Exercise instructions - Return the data that follows exactly as it appears. Pictures do not belong in the copy.

Segment Start: Provided information

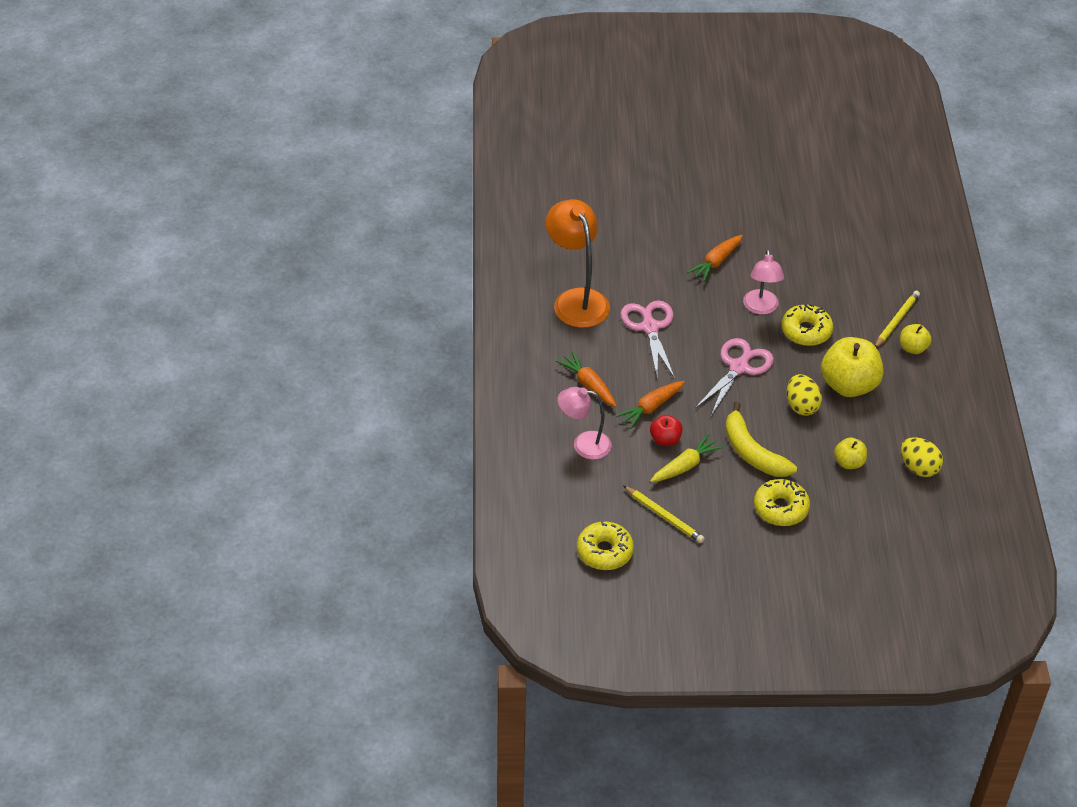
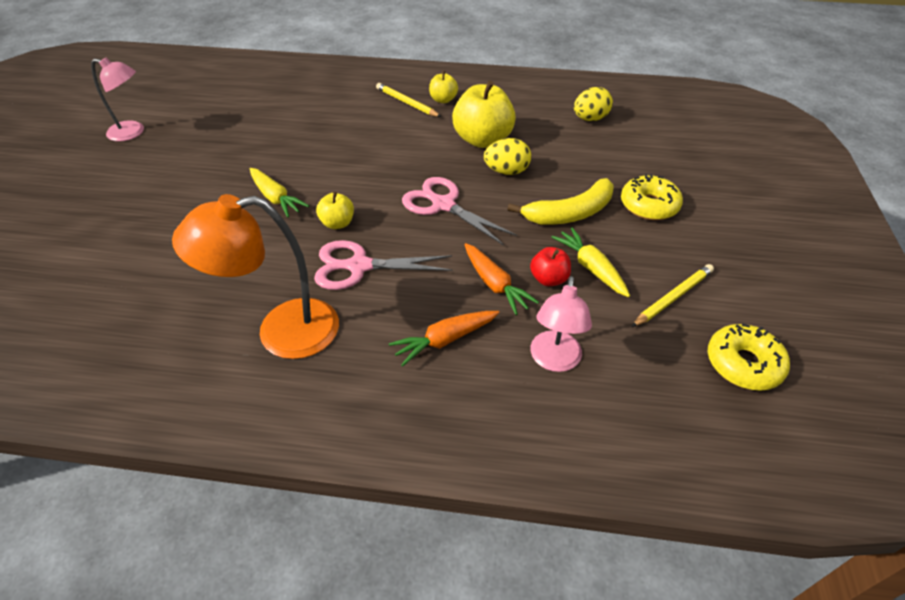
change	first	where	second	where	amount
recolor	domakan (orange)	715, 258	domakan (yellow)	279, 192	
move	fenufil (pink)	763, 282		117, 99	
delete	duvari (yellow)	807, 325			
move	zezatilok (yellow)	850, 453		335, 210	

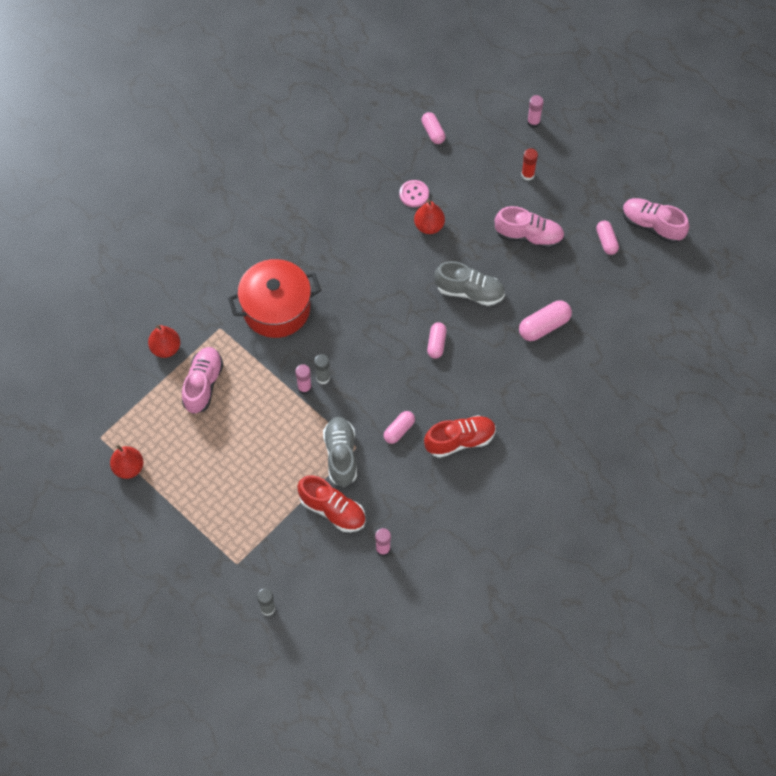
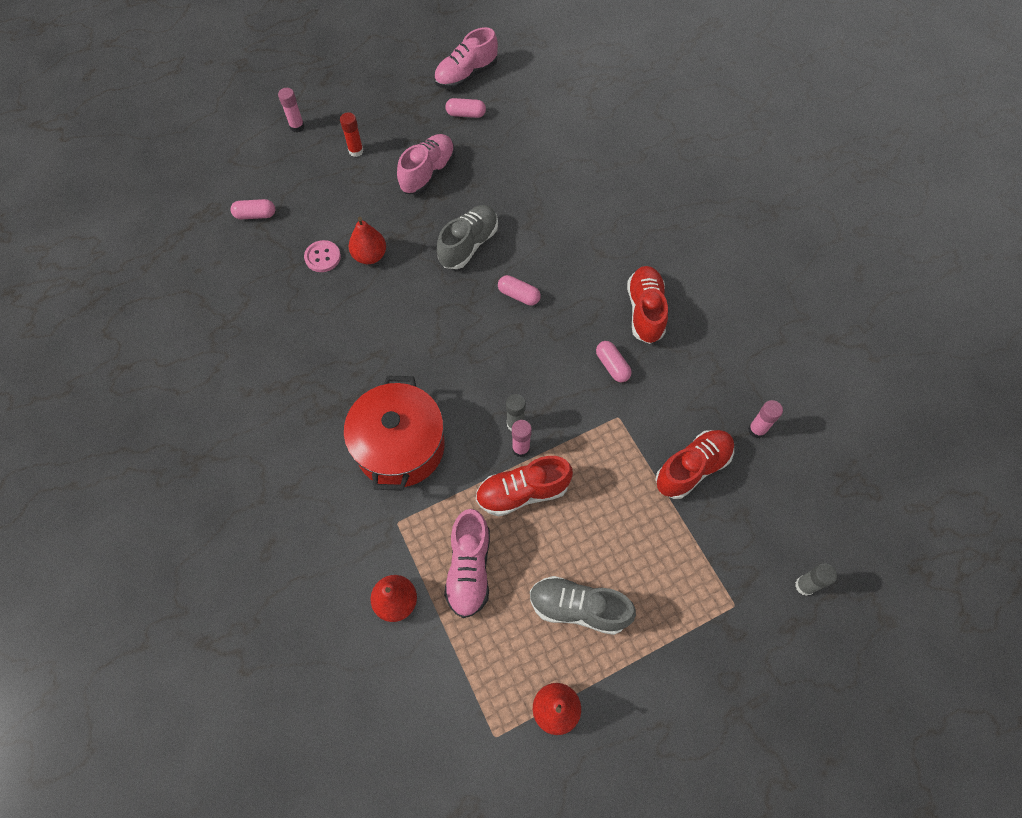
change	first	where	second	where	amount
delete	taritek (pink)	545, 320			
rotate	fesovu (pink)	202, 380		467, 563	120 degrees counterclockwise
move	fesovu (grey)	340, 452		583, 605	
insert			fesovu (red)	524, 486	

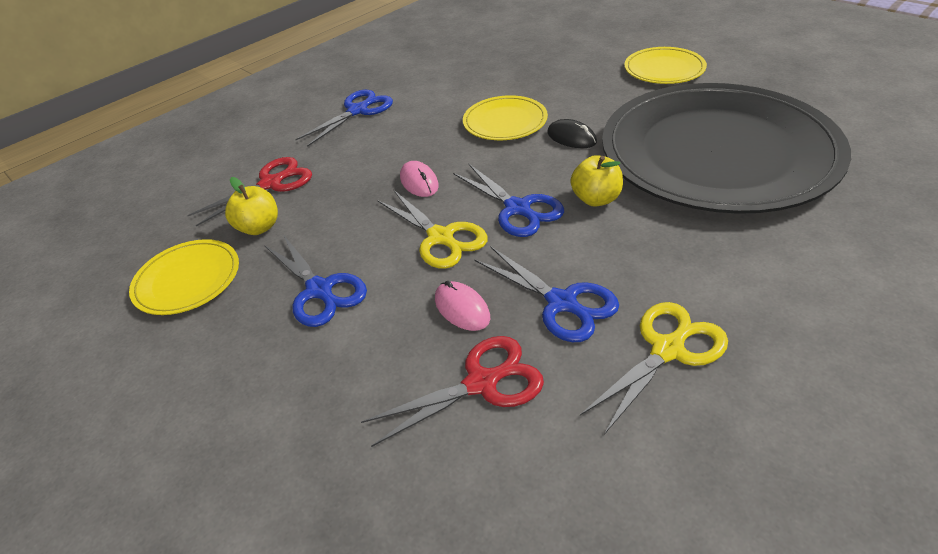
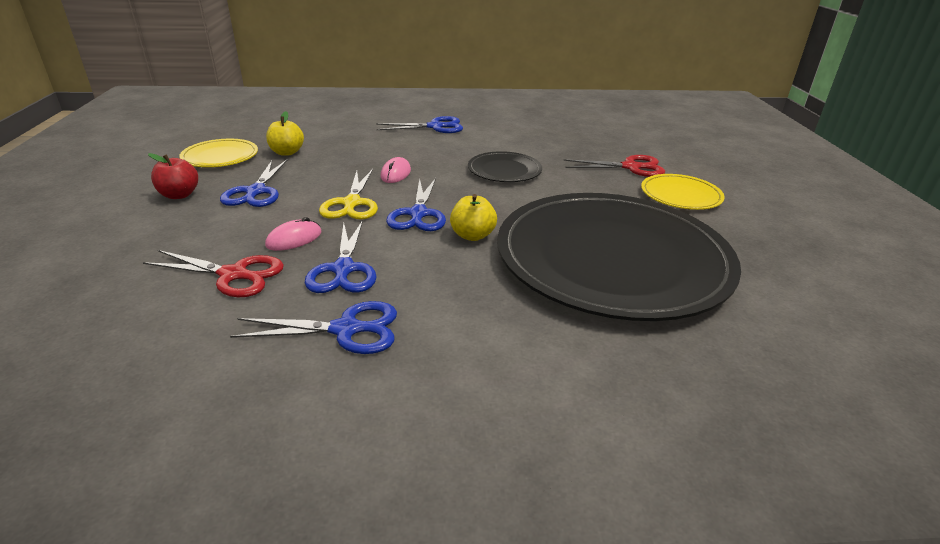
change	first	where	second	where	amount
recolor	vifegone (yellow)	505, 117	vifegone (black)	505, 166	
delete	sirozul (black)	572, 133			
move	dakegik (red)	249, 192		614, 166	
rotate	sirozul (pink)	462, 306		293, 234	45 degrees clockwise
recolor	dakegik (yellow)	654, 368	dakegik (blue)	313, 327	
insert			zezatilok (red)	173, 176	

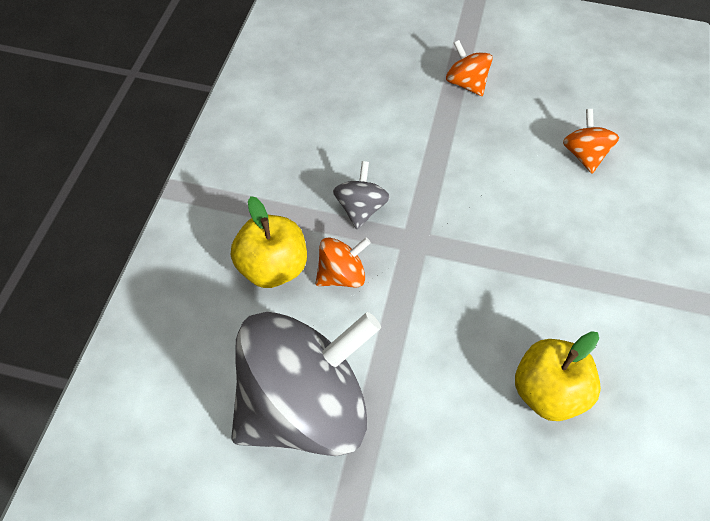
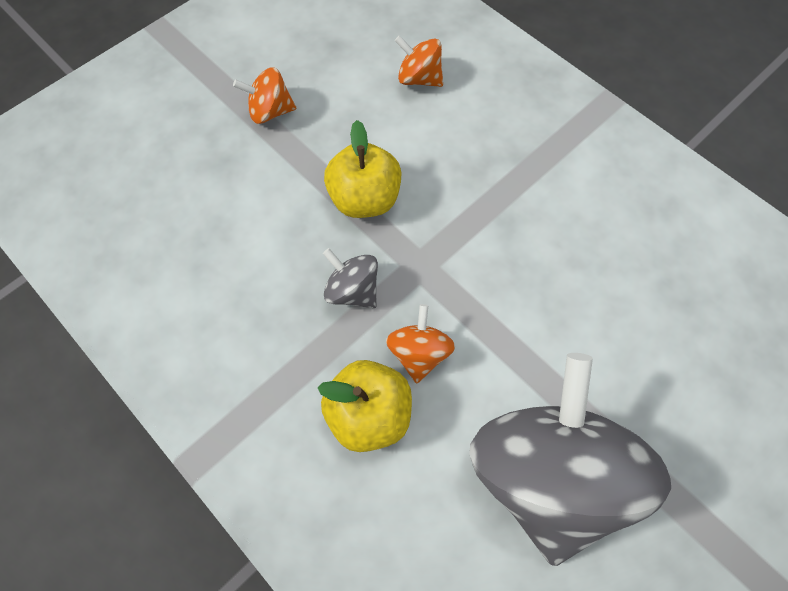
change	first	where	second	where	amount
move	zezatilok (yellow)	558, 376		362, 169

Segment End: Provided information

Solution for this exercise -
change	first	where	second	where	amount
recolor	domakan (orange)	715, 258	domakan (yellow)	279, 192	
move	fenufil (pink)	763, 282		117, 99	
delete	duvari (yellow)	807, 325			
move	zezatilok (yellow)	850, 453		335, 210	

change	first	where	second	where	amount
delete	taritek (pink)	545, 320			
rotate	fesovu (pink)	202, 380		467, 563	120 degrees counterclockwise
move	fesovu (grey)	340, 452		583, 605	
insert			fesovu (red)	524, 486	

change	first	where	second	where	amount
recolor	vifegone (yellow)	505, 117	vifegone (black)	505, 166	
delete	sirozul (black)	572, 133			
move	dakegik (red)	249, 192		614, 166	
rotate	sirozul (pink)	462, 306		293, 234	45 degrees clockwise
recolor	dakegik (yellow)	654, 368	dakegik (blue)	313, 327	
insert			zezatilok (red)	173, 176	

change	first	where	second	where	amount
move	zezatilok (yellow)	558, 376		362, 169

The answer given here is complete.